* **Work to complete**: Once the line containing "R114: 62 (COM, SIG1) -> 62 (SIG1, SIG18)" is found in the entries below, reproduce it and every line after it, stopping at and including the line containing "U2: NOT (in"; reproduce nothing else, and keep each line exact.

Stored items from a collection:

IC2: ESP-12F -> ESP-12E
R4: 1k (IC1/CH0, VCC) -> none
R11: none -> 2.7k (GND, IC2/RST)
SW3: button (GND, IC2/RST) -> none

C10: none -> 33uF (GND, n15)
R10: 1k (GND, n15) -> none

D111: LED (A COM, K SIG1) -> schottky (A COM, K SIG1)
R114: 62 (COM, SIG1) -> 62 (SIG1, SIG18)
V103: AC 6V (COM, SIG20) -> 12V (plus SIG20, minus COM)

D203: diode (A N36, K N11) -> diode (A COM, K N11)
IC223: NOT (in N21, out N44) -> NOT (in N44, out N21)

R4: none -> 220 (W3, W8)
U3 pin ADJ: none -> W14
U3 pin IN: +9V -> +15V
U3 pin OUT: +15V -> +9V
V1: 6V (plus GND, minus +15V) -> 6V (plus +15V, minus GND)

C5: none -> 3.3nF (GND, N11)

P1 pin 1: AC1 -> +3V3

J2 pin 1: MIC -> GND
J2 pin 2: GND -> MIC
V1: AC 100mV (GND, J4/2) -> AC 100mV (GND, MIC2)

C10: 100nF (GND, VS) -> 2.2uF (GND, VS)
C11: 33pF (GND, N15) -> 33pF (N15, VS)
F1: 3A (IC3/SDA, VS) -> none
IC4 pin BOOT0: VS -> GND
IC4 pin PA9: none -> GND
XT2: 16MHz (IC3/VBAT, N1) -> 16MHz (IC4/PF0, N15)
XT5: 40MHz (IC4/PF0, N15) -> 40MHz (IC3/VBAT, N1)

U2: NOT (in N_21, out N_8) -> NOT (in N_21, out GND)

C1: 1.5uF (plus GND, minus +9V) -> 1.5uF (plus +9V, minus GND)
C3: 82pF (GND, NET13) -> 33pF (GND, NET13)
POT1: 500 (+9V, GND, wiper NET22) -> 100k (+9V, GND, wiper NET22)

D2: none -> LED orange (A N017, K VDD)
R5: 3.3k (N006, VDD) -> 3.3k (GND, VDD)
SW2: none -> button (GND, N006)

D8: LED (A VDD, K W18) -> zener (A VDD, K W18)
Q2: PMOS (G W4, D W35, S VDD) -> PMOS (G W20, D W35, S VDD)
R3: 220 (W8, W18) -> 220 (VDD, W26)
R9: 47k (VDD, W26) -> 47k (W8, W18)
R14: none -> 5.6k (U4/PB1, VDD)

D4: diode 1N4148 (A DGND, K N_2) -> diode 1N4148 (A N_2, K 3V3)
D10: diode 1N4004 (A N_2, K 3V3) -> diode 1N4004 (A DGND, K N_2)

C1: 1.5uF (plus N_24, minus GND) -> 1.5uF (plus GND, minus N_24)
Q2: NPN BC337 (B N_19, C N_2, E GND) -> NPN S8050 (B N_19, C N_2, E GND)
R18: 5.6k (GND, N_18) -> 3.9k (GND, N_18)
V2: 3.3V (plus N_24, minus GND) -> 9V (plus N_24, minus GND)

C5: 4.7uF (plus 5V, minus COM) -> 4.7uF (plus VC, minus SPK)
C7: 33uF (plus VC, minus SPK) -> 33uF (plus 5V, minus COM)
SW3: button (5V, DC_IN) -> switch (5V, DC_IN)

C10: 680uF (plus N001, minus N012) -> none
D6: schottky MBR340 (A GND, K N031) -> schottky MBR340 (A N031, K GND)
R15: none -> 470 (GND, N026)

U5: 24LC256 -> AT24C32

* **Exercise result**:
R114: 62 (COM, SIG1) -> 62 (SIG1, SIG18)
V103: AC 6V (COM, SIG20) -> 12V (plus SIG20, minus COM)

D203: diode (A N36, K N11) -> diode (A COM, K N11)
IC223: NOT (in N21, out N44) -> NOT (in N44, out N21)

R4: none -> 220 (W3, W8)
U3 pin ADJ: none -> W14
U3 pin IN: +9V -> +15V
U3 pin OUT: +15V -> +9V
V1: 6V (plus GND, minus +15V) -> 6V (plus +15V, minus GND)

C5: none -> 3.3nF (GND, N11)

P1 pin 1: AC1 -> +3V3

J2 pin 1: MIC -> GND
J2 pin 2: GND -> MIC
V1: AC 100mV (GND, J4/2) -> AC 100mV (GND, MIC2)

C10: 100nF (GND, VS) -> 2.2uF (GND, VS)
C11: 33pF (GND, N15) -> 33pF (N15, VS)
F1: 3A (IC3/SDA, VS) -> none
IC4 pin BOOT0: VS -> GND
IC4 pin PA9: none -> GND
XT2: 16MHz (IC3/VBAT, N1) -> 16MHz (IC4/PF0, N15)
XT5: 40MHz (IC4/PF0, N15) -> 40MHz (IC3/VBAT, N1)

U2: NOT (in N_21, out N_8) -> NOT (in N_21, out GND)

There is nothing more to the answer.